**EXERCISE BRIEF:** From first line to last, print the records exactly, but leave out the pictures.

**INPUT RECORDS:**
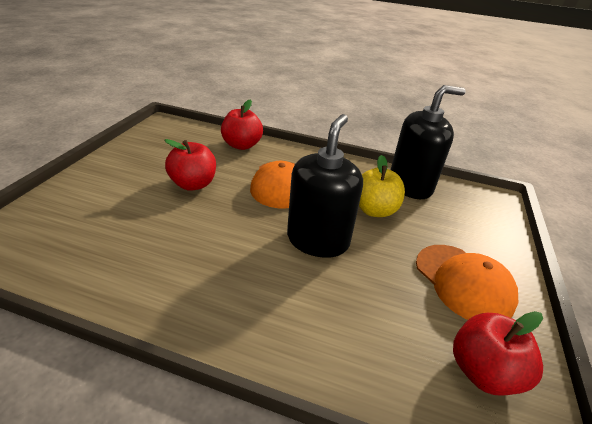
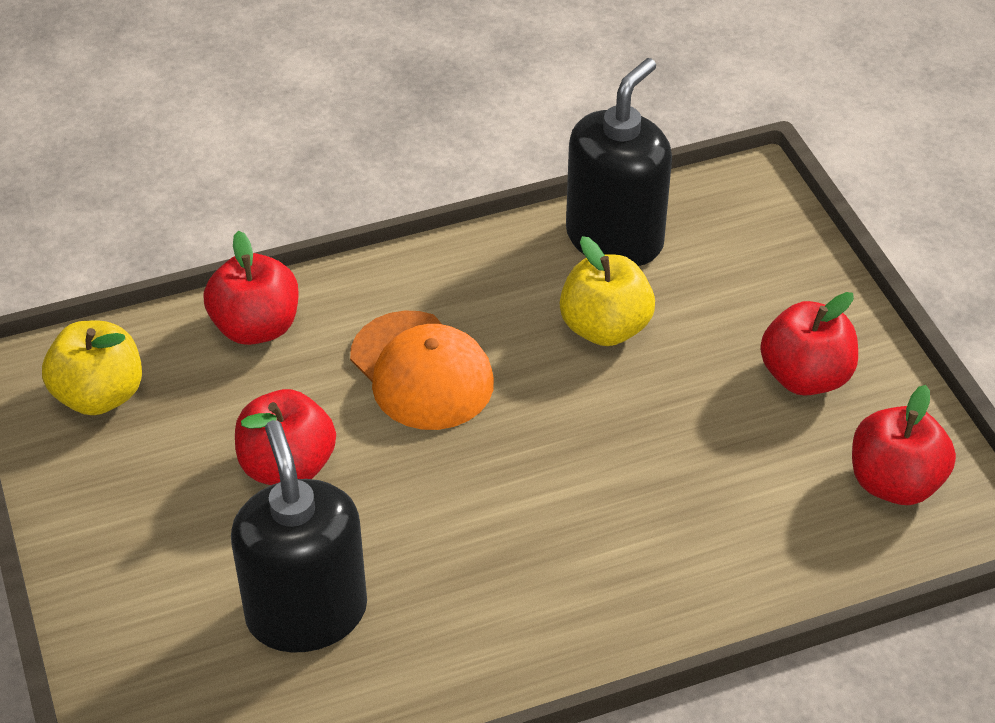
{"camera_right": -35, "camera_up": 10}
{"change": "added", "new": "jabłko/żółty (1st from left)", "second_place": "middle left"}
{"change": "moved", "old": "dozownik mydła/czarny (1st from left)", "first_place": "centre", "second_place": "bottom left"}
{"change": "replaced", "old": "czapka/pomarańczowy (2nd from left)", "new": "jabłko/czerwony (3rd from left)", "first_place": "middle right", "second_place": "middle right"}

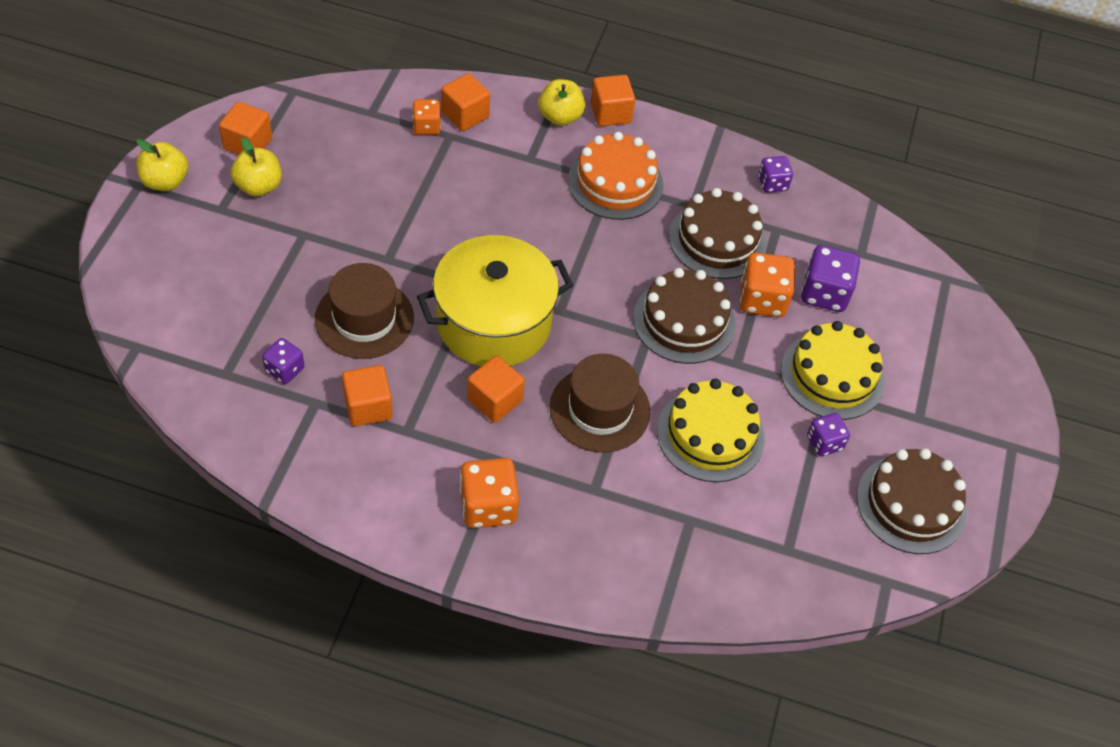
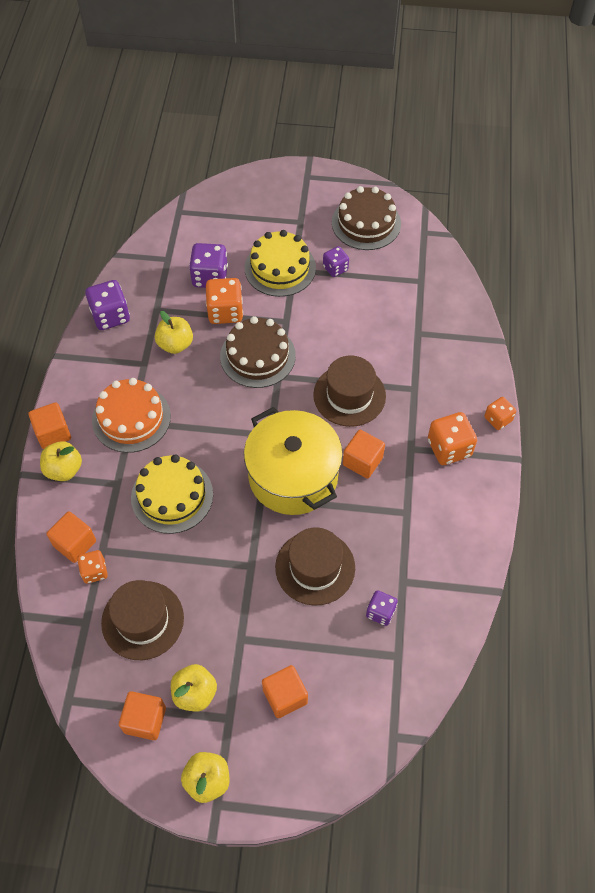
{"camera_right": -95, "camera_up": 5}
{"change": "resized", "old": "kostka do gry/fioletowy (2nd from left in the first image)", "first_place": "top right", "second_place": "middle left", "factor": 1.64}
{"change": "added", "new": "kapelusz/brązowy (1st from left)", "second_place": "bottom left"}
{"change": "moved", "old": "tort/żółty (1st from left)", "first_place": "centre", "second_place": "middle left"}
{"change": "replaced", "old": "tort/brązowy (2nd from left)", "new": "jabłko/żółty (2nd from left)", "first_place": "top centre", "second_place": "middle left"}
{"change": "moved", "old": "sześcian/pomarańczowy (2nd from left in the first image)", "new": "sześcian/pomarańczowy (4th from left)", "first_place": "middle left", "second_place": "bottom centre"}
{"change": "added", "new": "kostka do gry/pomarańczowy (4th from left)", "second_place": "middle right"}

**ANSWER TO THE EXERCISE:**
{"camera_right": -35, "camera_up": 10}
{"change": "added", "new": "jabłko/żółty (1st from left)", "second_place": "middle left"}
{"change": "moved", "old": "dozownik mydła/czarny (1st from left)", "first_place": "centre", "second_place": "bottom left"}
{"change": "replaced", "old": "czapka/pomarańczowy (2nd from left)", "new": "jabłko/czerwony (3rd from left)", "first_place": "middle right", "second_place": "middle right"}

{"camera_right": -95, "camera_up": 5}
{"change": "resized", "old": "kostka do gry/fioletowy (2nd from left in the first image)", "first_place": "top right", "second_place": "middle left", "factor": 1.64}
{"change": "added", "new": "kapelusz/brązowy (1st from left)", "second_place": "bottom left"}
{"change": "moved", "old": "tort/żółty (1st from left)", "first_place": "centre", "second_place": "middle left"}
{"change": "replaced", "old": "tort/brązowy (2nd from left)", "new": "jabłko/żółty (2nd from left)", "first_place": "top centre", "second_place": "middle left"}
{"change": "moved", "old": "sześcian/pomarańczowy (2nd from left in the first image)", "new": "sześcian/pomarańczowy (4th from left)", "first_place": "middle left", "second_place": "bottom centre"}
{"change": "added", "new": "kostka do gry/pomarańczowy (4th from left)", "second_place": "middle right"}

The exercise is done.